--- Record excerpts ---
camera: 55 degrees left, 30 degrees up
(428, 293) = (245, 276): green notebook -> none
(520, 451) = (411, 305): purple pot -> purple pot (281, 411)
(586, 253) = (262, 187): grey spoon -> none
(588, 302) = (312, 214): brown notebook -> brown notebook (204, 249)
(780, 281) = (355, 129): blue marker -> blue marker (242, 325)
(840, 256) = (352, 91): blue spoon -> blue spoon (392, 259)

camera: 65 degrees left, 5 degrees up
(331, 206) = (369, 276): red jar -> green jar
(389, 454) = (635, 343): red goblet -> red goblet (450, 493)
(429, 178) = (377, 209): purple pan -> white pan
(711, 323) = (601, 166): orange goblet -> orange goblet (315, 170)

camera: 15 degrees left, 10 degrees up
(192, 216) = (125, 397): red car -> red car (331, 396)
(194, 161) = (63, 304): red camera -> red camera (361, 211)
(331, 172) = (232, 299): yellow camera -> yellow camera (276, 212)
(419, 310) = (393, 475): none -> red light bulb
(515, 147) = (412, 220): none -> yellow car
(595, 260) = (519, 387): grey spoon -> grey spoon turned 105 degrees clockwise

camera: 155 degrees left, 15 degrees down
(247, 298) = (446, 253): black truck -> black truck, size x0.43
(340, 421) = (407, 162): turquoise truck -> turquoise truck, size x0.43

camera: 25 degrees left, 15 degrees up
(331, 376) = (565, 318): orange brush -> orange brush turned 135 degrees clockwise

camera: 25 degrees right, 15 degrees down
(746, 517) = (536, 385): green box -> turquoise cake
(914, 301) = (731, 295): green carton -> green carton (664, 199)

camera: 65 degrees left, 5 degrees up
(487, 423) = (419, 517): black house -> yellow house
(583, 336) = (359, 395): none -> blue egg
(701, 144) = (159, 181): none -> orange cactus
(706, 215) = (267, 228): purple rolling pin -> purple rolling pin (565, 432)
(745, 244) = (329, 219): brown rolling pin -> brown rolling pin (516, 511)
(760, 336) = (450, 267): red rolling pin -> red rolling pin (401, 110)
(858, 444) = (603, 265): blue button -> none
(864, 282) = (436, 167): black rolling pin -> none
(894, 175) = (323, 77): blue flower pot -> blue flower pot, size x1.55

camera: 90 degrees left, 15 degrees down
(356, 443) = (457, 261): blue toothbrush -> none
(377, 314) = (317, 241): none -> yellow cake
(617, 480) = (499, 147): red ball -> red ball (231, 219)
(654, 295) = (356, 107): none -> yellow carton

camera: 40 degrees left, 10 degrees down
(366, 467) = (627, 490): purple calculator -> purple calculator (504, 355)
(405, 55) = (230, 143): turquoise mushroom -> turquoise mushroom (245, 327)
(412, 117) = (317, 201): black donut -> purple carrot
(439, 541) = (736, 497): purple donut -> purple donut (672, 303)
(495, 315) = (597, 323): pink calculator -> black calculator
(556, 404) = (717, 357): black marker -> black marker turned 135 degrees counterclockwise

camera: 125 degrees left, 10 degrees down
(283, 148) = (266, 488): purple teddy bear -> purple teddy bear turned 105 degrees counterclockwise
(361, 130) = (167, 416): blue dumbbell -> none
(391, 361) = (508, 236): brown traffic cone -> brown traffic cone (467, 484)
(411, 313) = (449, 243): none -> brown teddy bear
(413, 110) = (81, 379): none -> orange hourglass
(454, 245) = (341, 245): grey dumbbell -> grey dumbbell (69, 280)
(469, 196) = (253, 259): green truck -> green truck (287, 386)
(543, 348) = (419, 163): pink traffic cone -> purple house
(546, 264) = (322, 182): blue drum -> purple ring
---
The expected output is exactly the lines of the listing above between the line holding "(706, 215) = (267, 228): purple" and the line holding "(858, 444) = (603, 265): blue button -> none", inclusive.

## [Result for this task]
(706, 215) = (267, 228): purple rolling pin -> purple rolling pin (565, 432)
(745, 244) = (329, 219): brown rolling pin -> brown rolling pin (516, 511)
(760, 336) = (450, 267): red rolling pin -> red rolling pin (401, 110)
(858, 444) = (603, 265): blue button -> none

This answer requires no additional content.